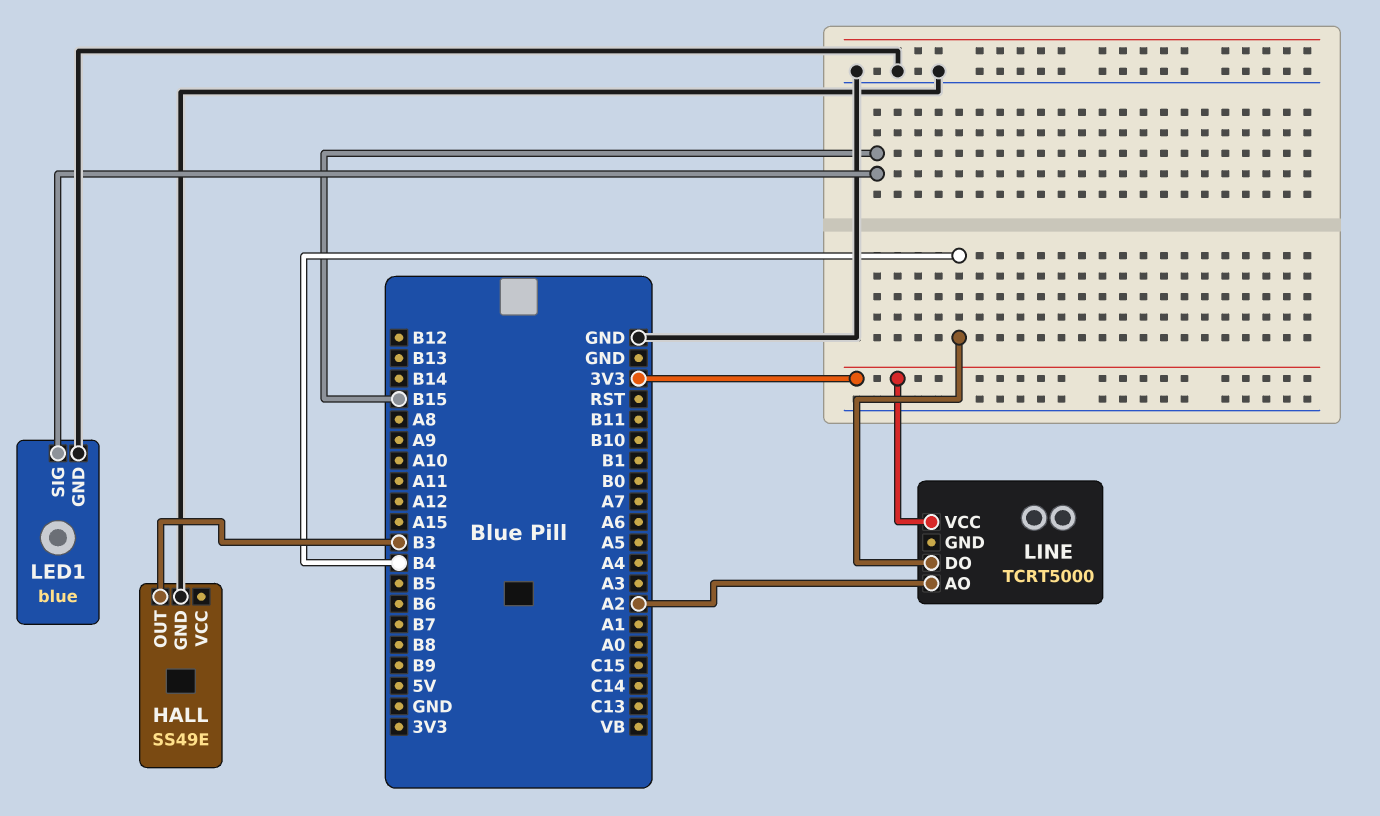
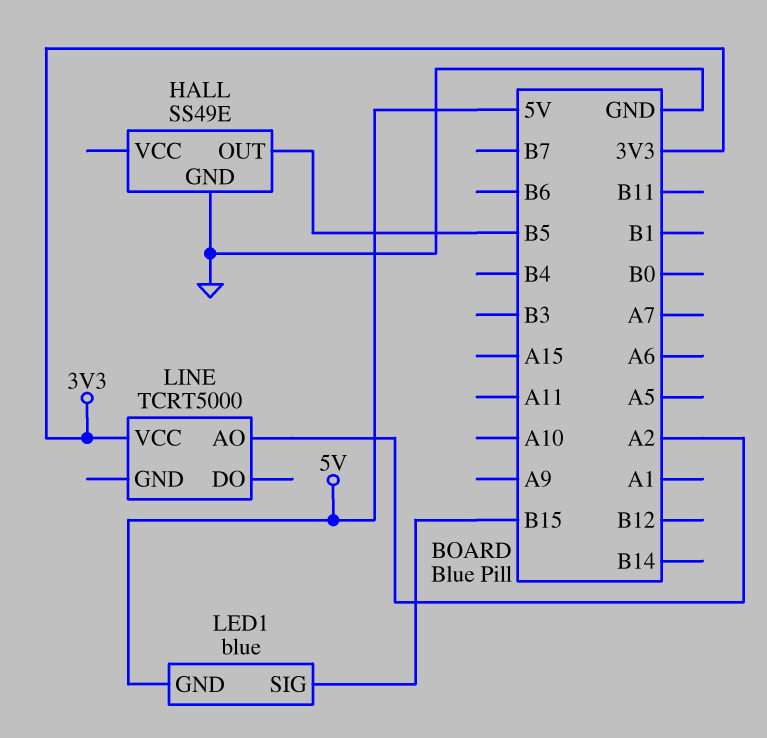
HALL pin OUT: B3 -> B5
LED1 pin GND: GND -> 5V
LINE pin DO: B4 -> none

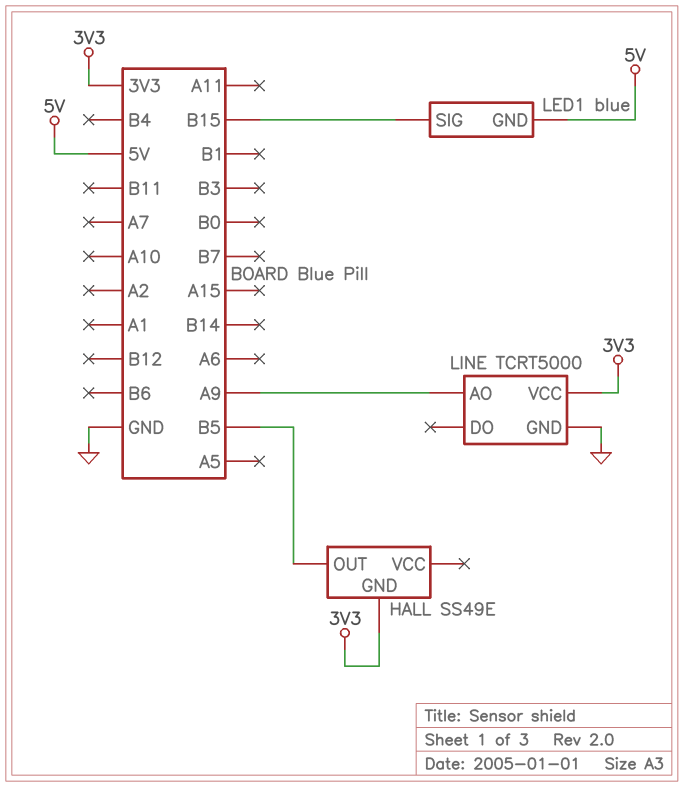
HALL pin GND: GND -> 3V3
LINE pin AO: A2 -> A9
LINE pin GND: none -> GND

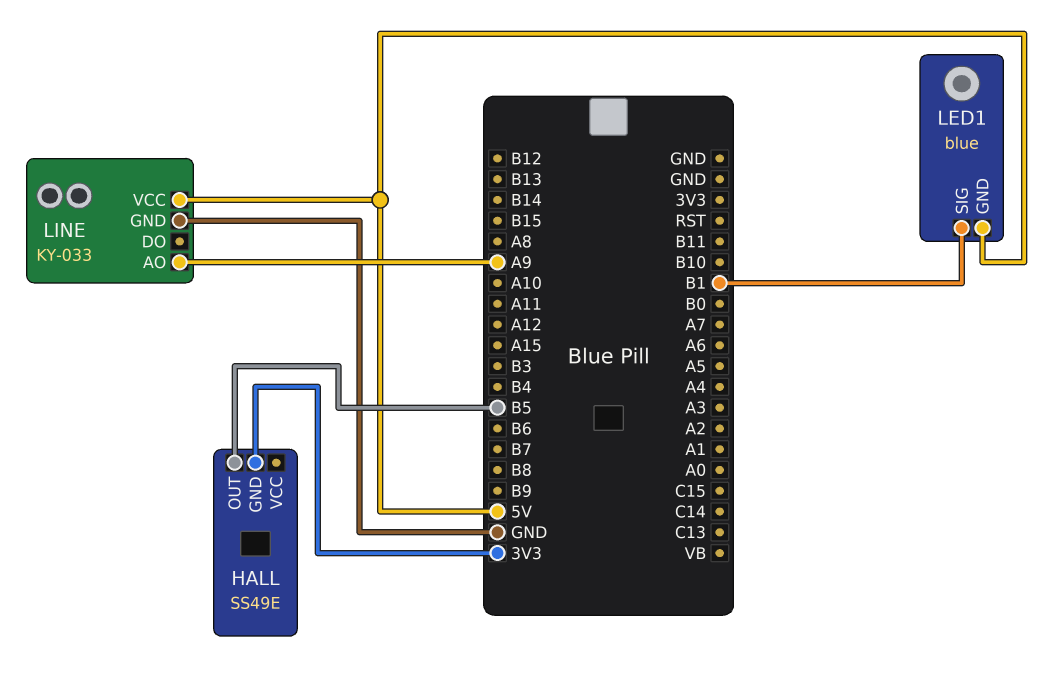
LED1 pin SIG: B15 -> B1
LINE: TCRT5000 -> KY-033
LINE pin VCC: 3V3 -> 5V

-----

- _YOUR GOAL_: Give back all of the material exactly, though without the images it contains.

- _TASK RESPONSE_:
HALL pin OUT: B3 -> B5
LED1 pin GND: GND -> 5V
LINE pin DO: B4 -> none

HALL pin GND: GND -> 3V3
LINE pin AO: A2 -> A9
LINE pin GND: none -> GND

LED1 pin SIG: B15 -> B1
LINE: TCRT5000 -> KY-033
LINE pin VCC: 3V3 -> 5V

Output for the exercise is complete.